WORK TO DO
Rewrite all the items below, swapping "Luge" for "Skeleton" and leaving everything else unchanged.

RECORDS SUPPLIED
_ _ _ _ _

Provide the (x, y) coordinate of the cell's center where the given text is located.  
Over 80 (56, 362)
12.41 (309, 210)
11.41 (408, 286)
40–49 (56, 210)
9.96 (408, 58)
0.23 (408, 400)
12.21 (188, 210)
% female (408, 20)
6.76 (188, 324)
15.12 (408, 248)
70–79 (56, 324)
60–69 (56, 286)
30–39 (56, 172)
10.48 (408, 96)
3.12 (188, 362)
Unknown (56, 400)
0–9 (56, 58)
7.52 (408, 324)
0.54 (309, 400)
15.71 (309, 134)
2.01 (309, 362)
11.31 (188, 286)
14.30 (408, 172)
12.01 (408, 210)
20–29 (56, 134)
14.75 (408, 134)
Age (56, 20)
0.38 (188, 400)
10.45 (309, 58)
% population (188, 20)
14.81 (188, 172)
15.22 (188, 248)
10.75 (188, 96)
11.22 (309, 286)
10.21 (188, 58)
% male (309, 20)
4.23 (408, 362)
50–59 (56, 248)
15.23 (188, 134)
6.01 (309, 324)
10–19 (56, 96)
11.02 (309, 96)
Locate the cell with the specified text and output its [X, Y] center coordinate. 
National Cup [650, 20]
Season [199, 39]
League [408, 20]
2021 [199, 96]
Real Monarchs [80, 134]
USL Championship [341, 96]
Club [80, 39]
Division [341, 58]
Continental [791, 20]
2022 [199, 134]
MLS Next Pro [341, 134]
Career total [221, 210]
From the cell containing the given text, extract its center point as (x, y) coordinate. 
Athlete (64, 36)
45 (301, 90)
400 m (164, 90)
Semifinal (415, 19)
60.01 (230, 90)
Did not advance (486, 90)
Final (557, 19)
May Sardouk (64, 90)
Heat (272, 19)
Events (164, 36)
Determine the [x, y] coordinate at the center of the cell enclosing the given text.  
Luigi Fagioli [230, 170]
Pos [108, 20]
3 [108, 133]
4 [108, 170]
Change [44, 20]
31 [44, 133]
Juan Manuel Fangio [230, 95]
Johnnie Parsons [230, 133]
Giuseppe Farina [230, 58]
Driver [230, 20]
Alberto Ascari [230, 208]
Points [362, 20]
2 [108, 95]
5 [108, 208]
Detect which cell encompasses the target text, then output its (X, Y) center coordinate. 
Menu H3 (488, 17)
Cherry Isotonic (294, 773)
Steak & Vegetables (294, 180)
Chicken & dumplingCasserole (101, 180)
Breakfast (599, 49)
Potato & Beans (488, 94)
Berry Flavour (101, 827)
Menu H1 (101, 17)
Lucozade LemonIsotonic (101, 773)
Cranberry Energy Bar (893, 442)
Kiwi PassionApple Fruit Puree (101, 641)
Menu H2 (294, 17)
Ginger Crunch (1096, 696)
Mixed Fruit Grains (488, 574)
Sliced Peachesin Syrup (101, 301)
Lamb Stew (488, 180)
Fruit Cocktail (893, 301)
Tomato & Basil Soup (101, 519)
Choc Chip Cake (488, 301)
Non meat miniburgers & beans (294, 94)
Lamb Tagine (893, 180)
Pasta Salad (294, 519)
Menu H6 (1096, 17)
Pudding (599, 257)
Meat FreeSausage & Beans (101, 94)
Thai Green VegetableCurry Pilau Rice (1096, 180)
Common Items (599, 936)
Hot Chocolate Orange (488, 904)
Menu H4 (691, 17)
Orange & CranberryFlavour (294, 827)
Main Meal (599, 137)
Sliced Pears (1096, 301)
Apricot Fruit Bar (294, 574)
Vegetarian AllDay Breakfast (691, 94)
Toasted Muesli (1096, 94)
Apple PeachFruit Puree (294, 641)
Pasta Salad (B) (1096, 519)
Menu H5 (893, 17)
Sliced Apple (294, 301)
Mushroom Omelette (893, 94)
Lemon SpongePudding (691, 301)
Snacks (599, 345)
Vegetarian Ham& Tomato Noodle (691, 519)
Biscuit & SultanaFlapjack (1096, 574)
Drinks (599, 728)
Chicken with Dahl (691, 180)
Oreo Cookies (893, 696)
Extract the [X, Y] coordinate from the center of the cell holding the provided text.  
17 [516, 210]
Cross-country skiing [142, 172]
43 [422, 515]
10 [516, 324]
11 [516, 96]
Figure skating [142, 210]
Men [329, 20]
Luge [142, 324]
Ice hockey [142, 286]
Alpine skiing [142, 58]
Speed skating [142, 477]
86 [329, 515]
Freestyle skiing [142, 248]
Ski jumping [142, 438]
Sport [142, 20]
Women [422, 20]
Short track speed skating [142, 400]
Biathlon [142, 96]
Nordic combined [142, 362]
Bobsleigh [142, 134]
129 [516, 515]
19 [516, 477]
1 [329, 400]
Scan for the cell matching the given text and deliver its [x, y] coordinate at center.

_ _ _ _ _

SOLUTION FOR THIS TASK
Provide the (x, y) coordinate of the cell's center where the given text is located.  
Over 80 (56, 362)
12.41 (309, 210)
11.41 (408, 286)
40–49 (56, 210)
9.96 (408, 58)
0.23 (408, 400)
12.21 (188, 210)
% female (408, 20)
6.76 (188, 324)
15.12 (408, 248)
70–79 (56, 324)
60–69 (56, 286)
30–39 (56, 172)
10.48 (408, 96)
3.12 (188, 362)
Unknown (56, 400)
0–9 (56, 58)
7.52 (408, 324)
0.54 (309, 400)
15.71 (309, 134)
2.01 (309, 362)
11.31 (188, 286)
14.30 (408, 172)
12.01 (408, 210)
20–29 (56, 134)
14.75 (408, 134)
Age (56, 20)
0.38 (188, 400)
10.45 (309, 58)
% population (188, 20)
14.81 (188, 172)
15.22 (188, 248)
10.75 (188, 96)
11.22 (309, 286)
10.21 (188, 58)
% male (309, 20)
4.23 (408, 362)
50–59 (56, 248)
15.23 (188, 134)
6.01 (309, 324)
10–19 (56, 96)
11.02 (309, 96)
Locate the cell with the specified text and output its [X, Y] center coordinate. 
National Cup [650, 20]
Season [199, 39]
League [408, 20]
2021 [199, 96]
Real Monarchs [80, 134]
USL Championship [341, 96]
Club [80, 39]
Division [341, 58]
Continental [791, 20]
2022 [199, 134]
MLS Next Pro [341, 134]
Career total [221, 210]
From the cell containing the given text, extract its center point as (x, y) coordinate. 
Athlete (64, 36)
45 (301, 90)
400 m (164, 90)
Semifinal (415, 19)
60.01 (230, 90)
Did not advance (486, 90)
Final (557, 19)
May Sardouk (64, 90)
Heat (272, 19)
Events (164, 36)
Determine the [x, y] coordinate at the center of the cell enclosing the given text.  
Luigi Fagioli [230, 170]
Pos [108, 20]
3 [108, 133]
4 [108, 170]
Change [44, 20]
31 [44, 133]
Juan Manuel Fangio [230, 95]
Johnnie Parsons [230, 133]
Giuseppe Farina [230, 58]
Driver [230, 20]
Alberto Ascari [230, 208]
Points [362, 20]
2 [108, 95]
5 [108, 208]
Detect which cell encompasses the target text, then output its (X, Y) center coordinate. 
Menu H3 (488, 17)
Cherry Isotonic (294, 773)
Steak & Vegetables (294, 180)
Chicken & dumplingCasserole (101, 180)
Breakfast (599, 49)
Potato & Beans (488, 94)
Berry Flavour (101, 827)
Menu H1 (101, 17)
Lucozade LemonIsotonic (101, 773)
Cranberry Energy Bar (893, 442)
Kiwi PassionApple Fruit Puree (101, 641)
Menu H2 (294, 17)
Ginger Crunch (1096, 696)
Mixed Fruit Grains (488, 574)
Sliced Peachesin Syrup (101, 301)
Lamb Stew (488, 180)
Fruit Cocktail (893, 301)
Tomato & Basil Soup (101, 519)
Choc Chip Cake (488, 301)
Non meat miniburgers & beans (294, 94)
Lamb Tagine (893, 180)
Pasta Salad (294, 519)
Menu H6 (1096, 17)
Pudding (599, 257)
Meat FreeSausage & Beans (101, 94)
Thai Green VegetableCurry Pilau Rice (1096, 180)
Common Items (599, 936)
Hot Chocolate Orange (488, 904)
Menu H4 (691, 17)
Orange & CranberryFlavour (294, 827)
Main Meal (599, 137)
Sliced Pears (1096, 301)
Apricot Fruit Bar (294, 574)
Vegetarian AllDay Breakfast (691, 94)
Toasted Muesli (1096, 94)
Apple PeachFruit Puree (294, 641)
Pasta Salad (B) (1096, 519)
Menu H5 (893, 17)
Sliced Apple (294, 301)
Mushroom Omelette (893, 94)
Lemon SpongePudding (691, 301)
Snacks (599, 345)
Vegetarian Ham& Tomato Noodle (691, 519)
Biscuit & SultanaFlapjack (1096, 574)
Drinks (599, 728)
Chicken with Dahl (691, 180)
Oreo Cookies (893, 696)
Extract the [X, Y] coordinate from the center of the cell holding the provided text.  
17 [516, 210]
Cross-country skiing [142, 172]
43 [422, 515]
10 [516, 324]
11 [516, 96]
Figure skating [142, 210]
Men [329, 20]
Skeleton [142, 324]
Ice hockey [142, 286]
Alpine skiing [142, 58]
Speed skating [142, 477]
86 [329, 515]
Freestyle skiing [142, 248]
Ski jumping [142, 438]
Sport [142, 20]
Women [422, 20]
Short track speed skating [142, 400]
Biathlon [142, 96]
Nordic combined [142, 362]
Bobsleigh [142, 134]
129 [516, 515]
19 [516, 477]
1 [329, 400]
Scan for the cell matching the given text and deliver its [x, y] coordinate at center.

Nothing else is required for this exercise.